Material provided Block Start

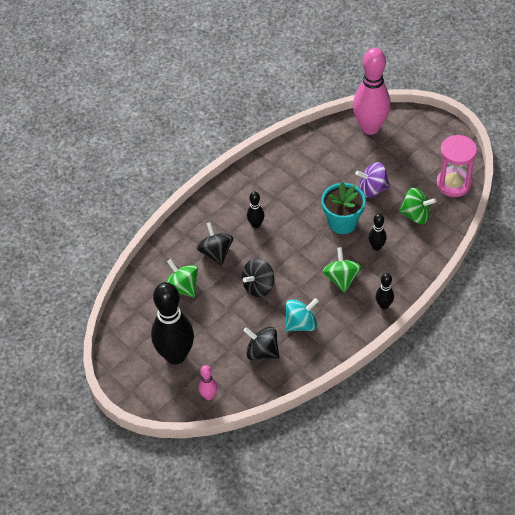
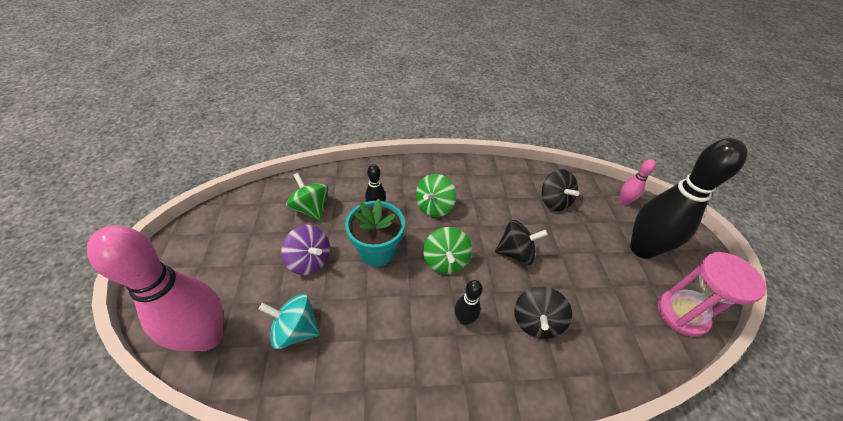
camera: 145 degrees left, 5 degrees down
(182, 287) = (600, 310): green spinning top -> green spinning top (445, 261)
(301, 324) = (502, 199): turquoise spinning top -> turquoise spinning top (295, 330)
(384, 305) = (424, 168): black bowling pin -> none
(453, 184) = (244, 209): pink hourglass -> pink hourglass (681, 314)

Material provided Block End

» Exercise directions
Could you output every record above exactly as written, leaving out the pictures?

» Result of the exercise
camera: 145 degrees left, 5 degrees down
(182, 287) = (600, 310): green spinning top -> green spinning top (445, 261)
(301, 324) = (502, 199): turquoise spinning top -> turquoise spinning top (295, 330)
(384, 305) = (424, 168): black bowling pin -> none
(453, 184) = (244, 209): pink hourglass -> pink hourglass (681, 314)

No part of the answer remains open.